[Difference listings]
================
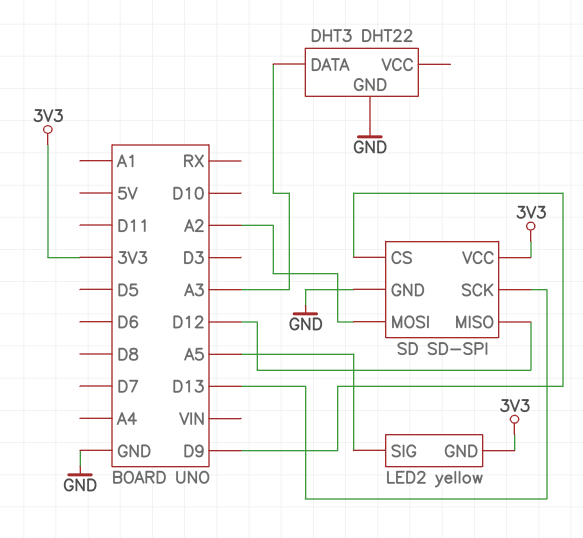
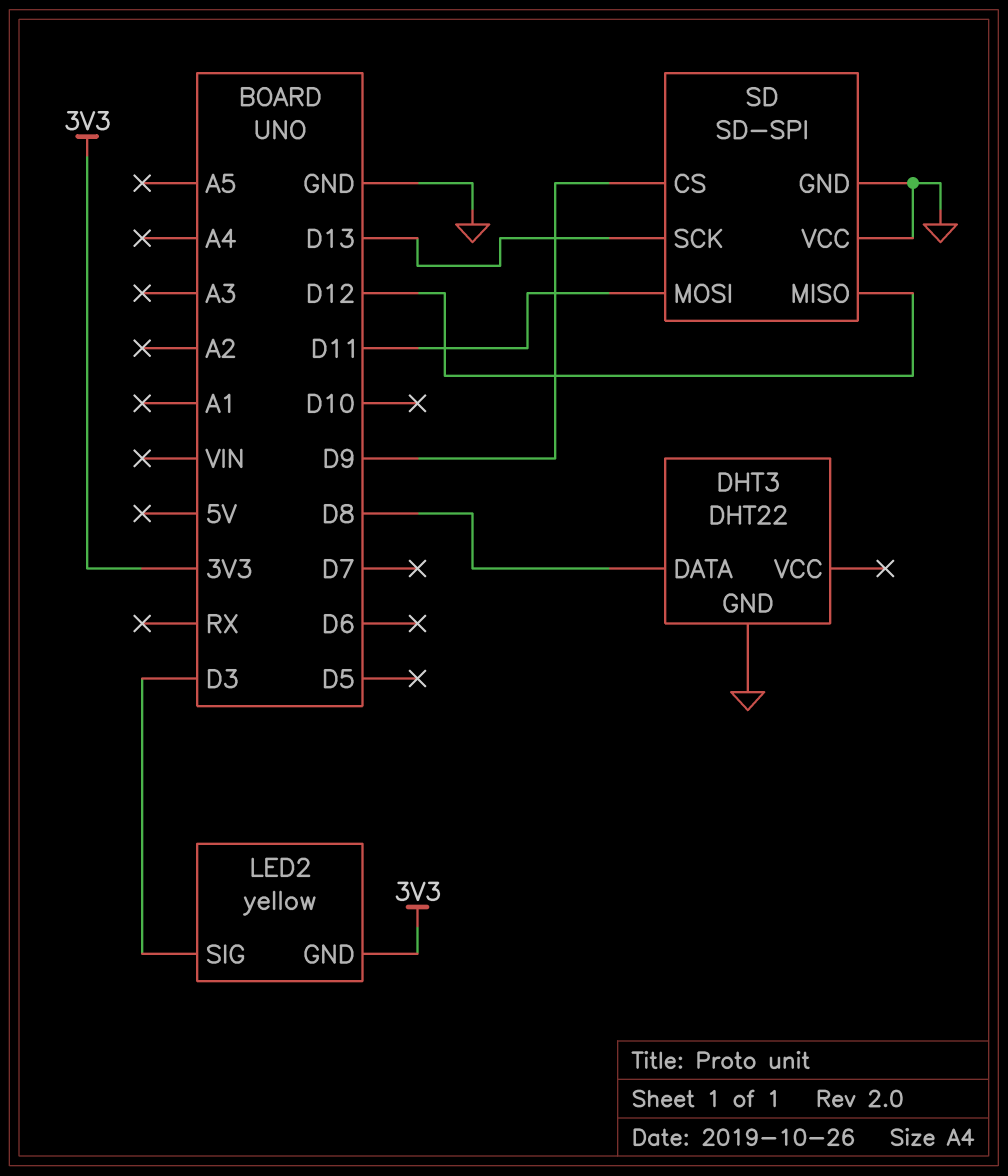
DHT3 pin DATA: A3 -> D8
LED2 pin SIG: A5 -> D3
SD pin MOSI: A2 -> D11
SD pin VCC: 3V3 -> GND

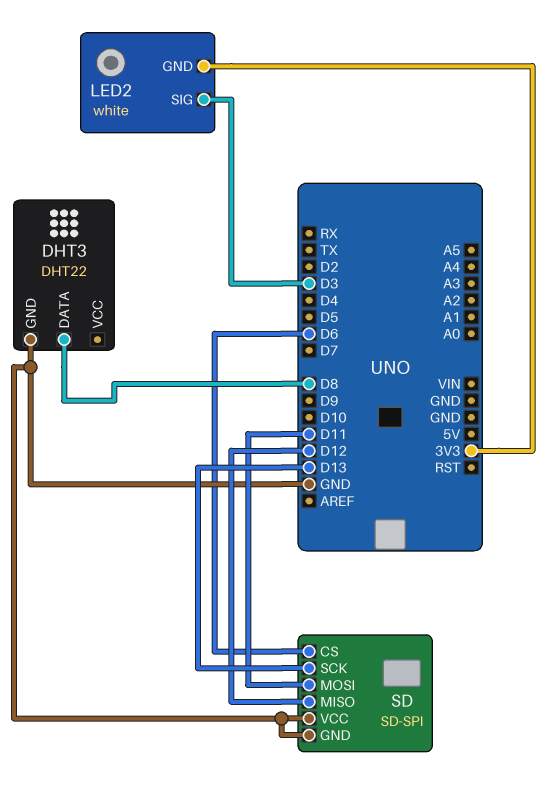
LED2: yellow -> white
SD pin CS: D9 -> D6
================
● Exercise: Copy out all the data above exactly, pictures excluded.

● Expected answer:
DHT3 pin DATA: A3 -> D8
LED2 pin SIG: A5 -> D3
SD pin MOSI: A2 -> D11
SD pin VCC: 3V3 -> GND

LED2: yellow -> white
SD pin CS: D9 -> D6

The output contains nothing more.